(Shape position updates)
———

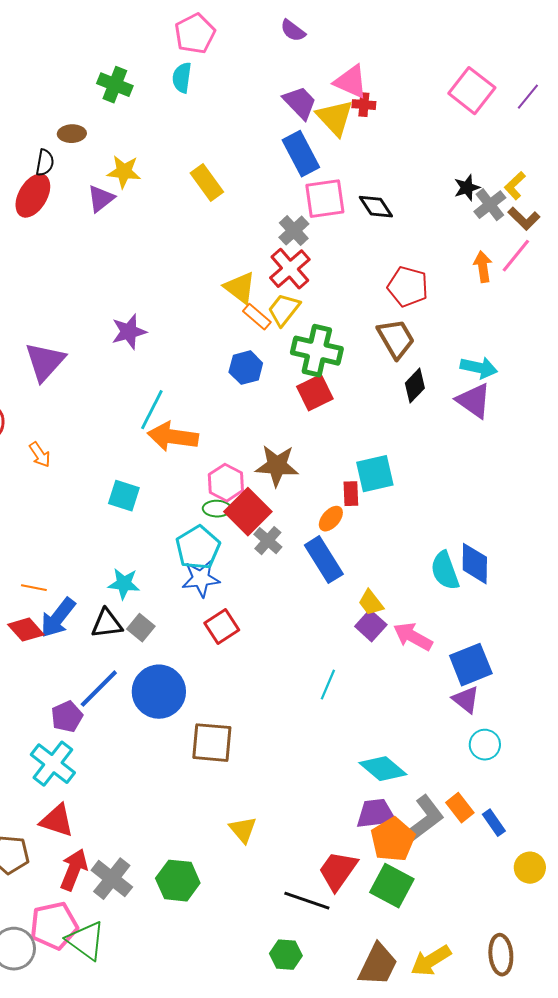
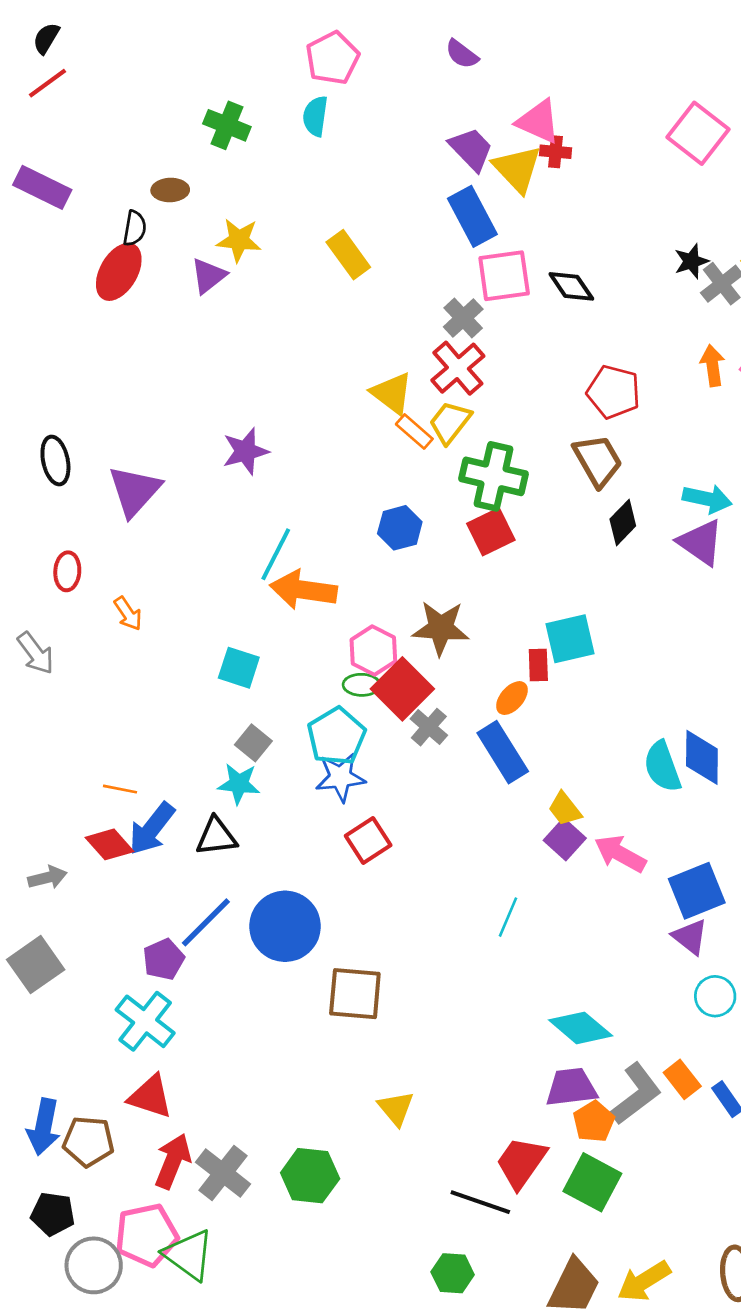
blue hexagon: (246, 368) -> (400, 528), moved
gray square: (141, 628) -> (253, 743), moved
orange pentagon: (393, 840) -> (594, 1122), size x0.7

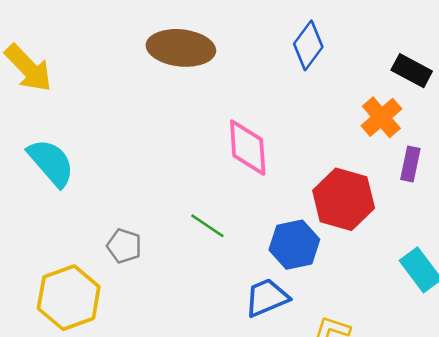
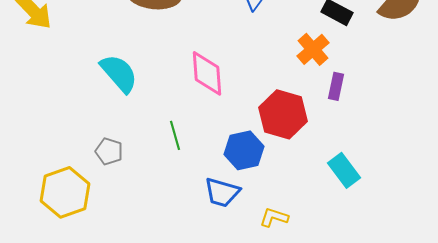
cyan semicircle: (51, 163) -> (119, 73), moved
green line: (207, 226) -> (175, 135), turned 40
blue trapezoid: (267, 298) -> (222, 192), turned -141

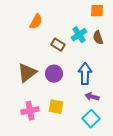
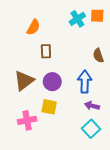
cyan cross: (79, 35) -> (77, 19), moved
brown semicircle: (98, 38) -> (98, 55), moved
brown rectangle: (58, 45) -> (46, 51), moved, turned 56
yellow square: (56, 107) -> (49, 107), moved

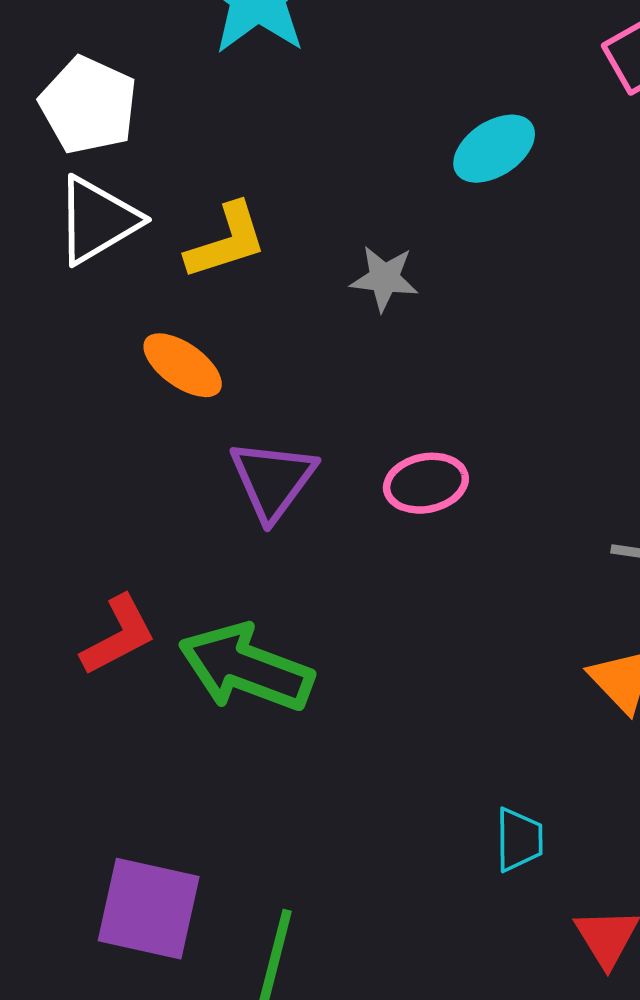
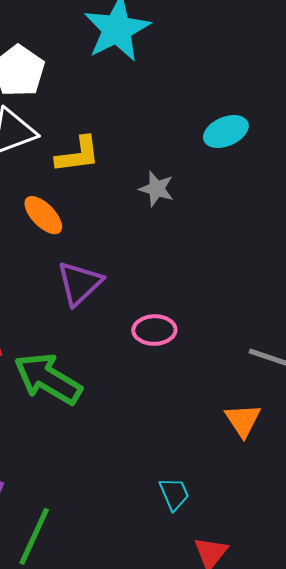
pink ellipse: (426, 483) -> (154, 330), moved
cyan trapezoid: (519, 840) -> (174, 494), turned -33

———

▶ _YOUR GOAL_
Please reproduce the records above exactly, omitting every picture.

▶ _EXERCISE RESULT_
blue hexagon: (246, 368) -> (400, 528), moved
gray square: (141, 628) -> (253, 743), moved
orange pentagon: (393, 840) -> (594, 1122), size x0.7

cyan semicircle: (51, 163) -> (119, 73), moved
green line: (207, 226) -> (175, 135), turned 40
blue trapezoid: (267, 298) -> (222, 192), turned -141

cyan cross: (79, 35) -> (77, 19), moved
brown semicircle: (98, 38) -> (98, 55), moved
brown rectangle: (58, 45) -> (46, 51), moved, turned 56
yellow square: (56, 107) -> (49, 107), moved

pink ellipse: (426, 483) -> (154, 330), moved
cyan trapezoid: (519, 840) -> (174, 494), turned -33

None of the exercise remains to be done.